OBJECTIVE:
Count how many lines of the data below contain the string "grace" with matching case. Reply with the number alone.

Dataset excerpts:
--- --- ---
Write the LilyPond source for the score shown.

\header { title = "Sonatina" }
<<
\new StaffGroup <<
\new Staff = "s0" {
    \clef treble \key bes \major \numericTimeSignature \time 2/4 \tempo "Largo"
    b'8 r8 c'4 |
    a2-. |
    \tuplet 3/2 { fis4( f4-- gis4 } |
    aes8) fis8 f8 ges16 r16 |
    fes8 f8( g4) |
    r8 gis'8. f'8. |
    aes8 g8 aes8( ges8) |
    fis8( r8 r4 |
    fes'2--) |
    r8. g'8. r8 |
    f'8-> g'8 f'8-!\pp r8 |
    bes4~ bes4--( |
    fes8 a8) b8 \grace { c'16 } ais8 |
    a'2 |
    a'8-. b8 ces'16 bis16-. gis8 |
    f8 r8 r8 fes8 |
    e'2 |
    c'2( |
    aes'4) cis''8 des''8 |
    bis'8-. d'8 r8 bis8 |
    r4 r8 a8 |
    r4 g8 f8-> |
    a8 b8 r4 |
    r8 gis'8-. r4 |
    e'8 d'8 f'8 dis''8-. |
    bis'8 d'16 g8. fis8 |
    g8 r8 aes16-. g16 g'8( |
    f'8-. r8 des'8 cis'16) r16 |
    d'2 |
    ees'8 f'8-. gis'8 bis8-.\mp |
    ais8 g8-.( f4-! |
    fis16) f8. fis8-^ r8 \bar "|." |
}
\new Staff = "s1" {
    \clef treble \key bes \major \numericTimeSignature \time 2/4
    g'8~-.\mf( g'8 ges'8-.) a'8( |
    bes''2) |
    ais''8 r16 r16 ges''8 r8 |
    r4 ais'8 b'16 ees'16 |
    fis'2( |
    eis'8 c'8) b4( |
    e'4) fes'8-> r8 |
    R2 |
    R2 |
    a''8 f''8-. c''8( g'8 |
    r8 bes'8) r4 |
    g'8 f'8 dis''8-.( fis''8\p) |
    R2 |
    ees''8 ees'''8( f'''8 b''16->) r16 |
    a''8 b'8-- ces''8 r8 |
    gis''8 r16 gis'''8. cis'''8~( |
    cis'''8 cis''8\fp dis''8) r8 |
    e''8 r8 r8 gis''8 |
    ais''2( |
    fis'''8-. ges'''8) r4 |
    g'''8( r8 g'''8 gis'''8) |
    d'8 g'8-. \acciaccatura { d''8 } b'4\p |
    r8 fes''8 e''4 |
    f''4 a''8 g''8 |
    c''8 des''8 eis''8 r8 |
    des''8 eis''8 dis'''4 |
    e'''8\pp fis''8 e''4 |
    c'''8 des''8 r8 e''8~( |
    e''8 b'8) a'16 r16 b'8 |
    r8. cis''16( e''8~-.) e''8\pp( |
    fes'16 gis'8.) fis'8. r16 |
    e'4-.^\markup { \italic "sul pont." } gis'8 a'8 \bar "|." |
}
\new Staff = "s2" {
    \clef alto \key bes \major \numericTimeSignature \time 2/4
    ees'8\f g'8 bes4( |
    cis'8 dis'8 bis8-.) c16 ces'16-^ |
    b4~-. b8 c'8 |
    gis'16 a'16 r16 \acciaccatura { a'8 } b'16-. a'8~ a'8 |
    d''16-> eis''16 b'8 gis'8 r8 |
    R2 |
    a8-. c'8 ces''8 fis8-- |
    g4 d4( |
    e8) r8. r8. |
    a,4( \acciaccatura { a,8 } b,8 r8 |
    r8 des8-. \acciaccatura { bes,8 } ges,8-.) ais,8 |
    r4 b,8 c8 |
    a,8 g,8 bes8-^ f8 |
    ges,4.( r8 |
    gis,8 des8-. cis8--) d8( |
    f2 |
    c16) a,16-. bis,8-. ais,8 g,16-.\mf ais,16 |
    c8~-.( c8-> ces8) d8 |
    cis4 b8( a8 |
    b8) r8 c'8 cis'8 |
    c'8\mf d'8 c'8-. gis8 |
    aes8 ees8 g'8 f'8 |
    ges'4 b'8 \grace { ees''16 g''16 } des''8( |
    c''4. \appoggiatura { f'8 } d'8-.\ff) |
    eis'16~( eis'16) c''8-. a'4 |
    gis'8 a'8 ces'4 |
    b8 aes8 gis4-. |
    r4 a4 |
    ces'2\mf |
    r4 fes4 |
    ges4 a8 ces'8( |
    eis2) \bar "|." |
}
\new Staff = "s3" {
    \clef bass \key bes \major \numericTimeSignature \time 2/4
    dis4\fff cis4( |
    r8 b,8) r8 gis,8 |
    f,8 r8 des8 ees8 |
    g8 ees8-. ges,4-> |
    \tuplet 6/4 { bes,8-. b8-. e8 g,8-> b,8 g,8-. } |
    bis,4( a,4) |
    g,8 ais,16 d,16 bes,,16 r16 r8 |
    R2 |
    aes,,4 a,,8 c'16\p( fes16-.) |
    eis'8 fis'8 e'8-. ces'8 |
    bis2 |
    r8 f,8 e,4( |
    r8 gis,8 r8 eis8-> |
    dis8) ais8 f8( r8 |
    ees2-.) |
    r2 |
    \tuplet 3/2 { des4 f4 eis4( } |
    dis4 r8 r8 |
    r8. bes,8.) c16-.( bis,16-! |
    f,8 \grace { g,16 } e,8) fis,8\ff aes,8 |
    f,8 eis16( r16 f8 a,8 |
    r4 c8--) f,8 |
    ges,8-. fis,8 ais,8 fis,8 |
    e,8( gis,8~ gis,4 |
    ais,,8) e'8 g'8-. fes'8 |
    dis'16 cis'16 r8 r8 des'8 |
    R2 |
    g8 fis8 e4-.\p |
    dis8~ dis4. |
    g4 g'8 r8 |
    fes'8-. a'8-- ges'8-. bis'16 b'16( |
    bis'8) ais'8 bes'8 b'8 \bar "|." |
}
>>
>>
--- --- ---
RESPONSE:
3